(Scene images with change listings)
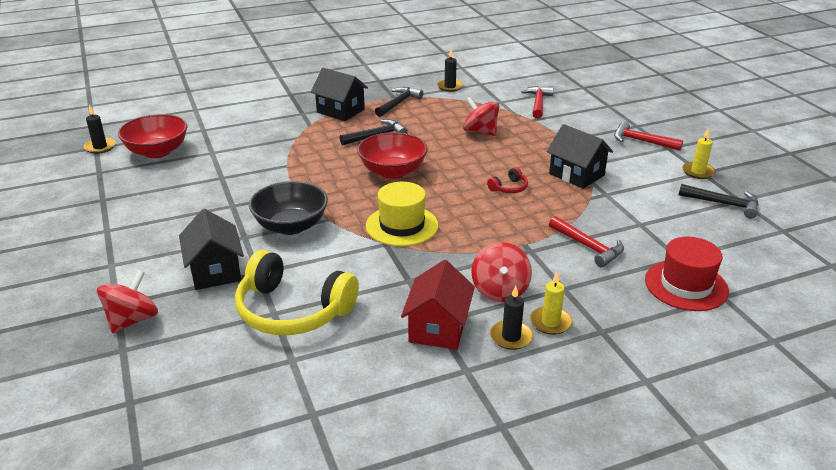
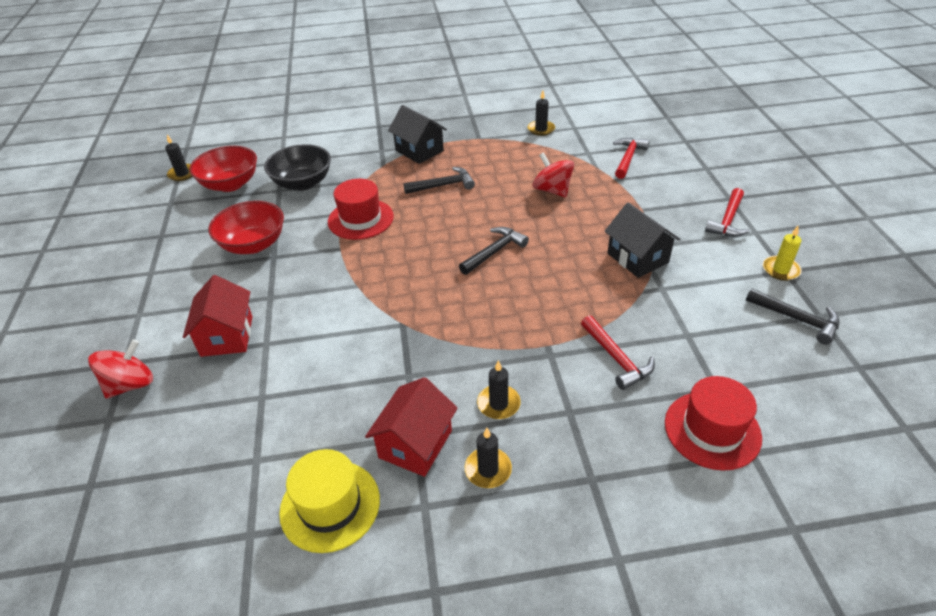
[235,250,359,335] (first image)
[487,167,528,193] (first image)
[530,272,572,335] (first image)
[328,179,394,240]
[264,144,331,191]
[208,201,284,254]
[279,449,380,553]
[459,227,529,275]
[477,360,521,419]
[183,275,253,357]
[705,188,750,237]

» Task prompt
Only the pictures may be dropped; print every record exactly as given.

» Solution to this exercise
[235,250,359,335] (first image)
[487,167,528,193] (first image)
[530,272,572,335] (first image)
[328,179,394,240]
[264,144,331,191]
[208,201,284,254]
[279,449,380,553]
[459,227,529,275]
[477,360,521,419]
[183,275,253,357]
[705,188,750,237]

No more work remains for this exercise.